**Data section**.
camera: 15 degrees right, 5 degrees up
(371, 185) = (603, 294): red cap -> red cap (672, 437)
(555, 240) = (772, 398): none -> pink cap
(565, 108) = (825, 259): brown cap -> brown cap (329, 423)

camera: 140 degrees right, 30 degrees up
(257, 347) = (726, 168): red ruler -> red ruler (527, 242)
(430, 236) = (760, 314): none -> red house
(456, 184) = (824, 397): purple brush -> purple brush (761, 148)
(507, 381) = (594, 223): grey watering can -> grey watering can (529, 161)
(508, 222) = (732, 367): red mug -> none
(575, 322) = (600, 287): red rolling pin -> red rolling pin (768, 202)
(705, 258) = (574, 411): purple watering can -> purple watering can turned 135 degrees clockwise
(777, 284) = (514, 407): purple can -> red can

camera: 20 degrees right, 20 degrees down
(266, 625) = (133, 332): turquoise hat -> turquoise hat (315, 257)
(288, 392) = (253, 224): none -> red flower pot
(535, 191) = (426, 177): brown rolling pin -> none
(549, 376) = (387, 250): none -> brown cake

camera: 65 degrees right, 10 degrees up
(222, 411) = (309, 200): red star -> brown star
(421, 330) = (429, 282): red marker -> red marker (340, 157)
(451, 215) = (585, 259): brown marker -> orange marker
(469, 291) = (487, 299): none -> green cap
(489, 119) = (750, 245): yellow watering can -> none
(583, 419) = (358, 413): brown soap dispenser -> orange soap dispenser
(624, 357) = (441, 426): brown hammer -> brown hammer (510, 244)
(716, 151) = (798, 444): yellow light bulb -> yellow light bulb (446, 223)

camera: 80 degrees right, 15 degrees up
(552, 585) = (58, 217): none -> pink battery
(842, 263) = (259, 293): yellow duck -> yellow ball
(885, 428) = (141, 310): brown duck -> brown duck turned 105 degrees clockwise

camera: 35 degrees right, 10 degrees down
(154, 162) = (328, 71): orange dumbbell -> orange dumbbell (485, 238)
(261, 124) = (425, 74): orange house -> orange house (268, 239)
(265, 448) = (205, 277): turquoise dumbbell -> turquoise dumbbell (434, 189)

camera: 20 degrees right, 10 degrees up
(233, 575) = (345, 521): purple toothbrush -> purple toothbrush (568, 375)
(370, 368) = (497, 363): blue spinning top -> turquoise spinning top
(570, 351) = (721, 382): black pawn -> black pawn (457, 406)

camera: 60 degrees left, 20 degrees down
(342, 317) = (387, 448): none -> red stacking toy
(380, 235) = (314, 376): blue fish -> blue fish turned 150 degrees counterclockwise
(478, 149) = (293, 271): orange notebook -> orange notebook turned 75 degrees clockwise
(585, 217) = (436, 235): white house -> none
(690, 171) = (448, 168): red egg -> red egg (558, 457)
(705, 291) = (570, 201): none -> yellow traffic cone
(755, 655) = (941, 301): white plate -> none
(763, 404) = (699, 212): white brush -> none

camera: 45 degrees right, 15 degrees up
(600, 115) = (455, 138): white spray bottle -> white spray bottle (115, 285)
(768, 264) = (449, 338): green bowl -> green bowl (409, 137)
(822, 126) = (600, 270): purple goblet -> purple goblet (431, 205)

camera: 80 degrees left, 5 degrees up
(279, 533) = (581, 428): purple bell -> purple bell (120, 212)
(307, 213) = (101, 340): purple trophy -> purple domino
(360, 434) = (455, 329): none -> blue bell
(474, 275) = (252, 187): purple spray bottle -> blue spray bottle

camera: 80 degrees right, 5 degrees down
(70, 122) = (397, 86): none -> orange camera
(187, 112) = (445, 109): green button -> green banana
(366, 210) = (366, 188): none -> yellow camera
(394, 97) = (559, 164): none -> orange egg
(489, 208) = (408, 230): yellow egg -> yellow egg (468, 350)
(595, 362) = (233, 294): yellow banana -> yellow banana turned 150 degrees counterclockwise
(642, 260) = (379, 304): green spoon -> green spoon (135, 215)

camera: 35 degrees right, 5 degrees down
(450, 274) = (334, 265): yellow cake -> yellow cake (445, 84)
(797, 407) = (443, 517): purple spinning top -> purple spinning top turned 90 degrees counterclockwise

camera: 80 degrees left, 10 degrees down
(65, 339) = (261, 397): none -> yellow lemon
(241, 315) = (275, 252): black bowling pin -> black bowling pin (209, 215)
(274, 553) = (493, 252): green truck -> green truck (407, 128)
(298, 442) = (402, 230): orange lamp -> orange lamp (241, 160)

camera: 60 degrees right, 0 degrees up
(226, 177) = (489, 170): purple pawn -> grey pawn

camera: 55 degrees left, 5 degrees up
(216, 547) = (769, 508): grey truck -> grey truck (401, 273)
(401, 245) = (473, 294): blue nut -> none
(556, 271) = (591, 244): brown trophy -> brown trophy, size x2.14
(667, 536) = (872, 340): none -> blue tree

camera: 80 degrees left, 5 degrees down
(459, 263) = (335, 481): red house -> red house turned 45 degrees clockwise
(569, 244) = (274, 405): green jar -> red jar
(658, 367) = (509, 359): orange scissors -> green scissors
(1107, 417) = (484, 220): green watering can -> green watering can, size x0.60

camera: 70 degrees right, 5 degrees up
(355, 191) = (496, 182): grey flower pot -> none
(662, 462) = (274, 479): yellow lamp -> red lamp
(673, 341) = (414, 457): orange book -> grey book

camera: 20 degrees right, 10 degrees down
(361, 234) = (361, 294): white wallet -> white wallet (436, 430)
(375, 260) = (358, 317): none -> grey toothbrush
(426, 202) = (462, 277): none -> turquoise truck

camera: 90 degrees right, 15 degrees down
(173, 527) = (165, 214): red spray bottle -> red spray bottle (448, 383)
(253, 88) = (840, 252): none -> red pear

**Problem to solve**.
Reproduce all lines from the records above that include the word "grey".

**Answer space**.
(507, 381) = (594, 223): grey watering can -> grey watering can (529, 161)
(226, 177) = (489, 170): purple pawn -> grey pawn
(216, 547) = (769, 508): grey truck -> grey truck (401, 273)
(355, 191) = (496, 182): grey flower pot -> none
(673, 341) = (414, 457): orange book -> grey book
(375, 260) = (358, 317): none -> grey toothbrush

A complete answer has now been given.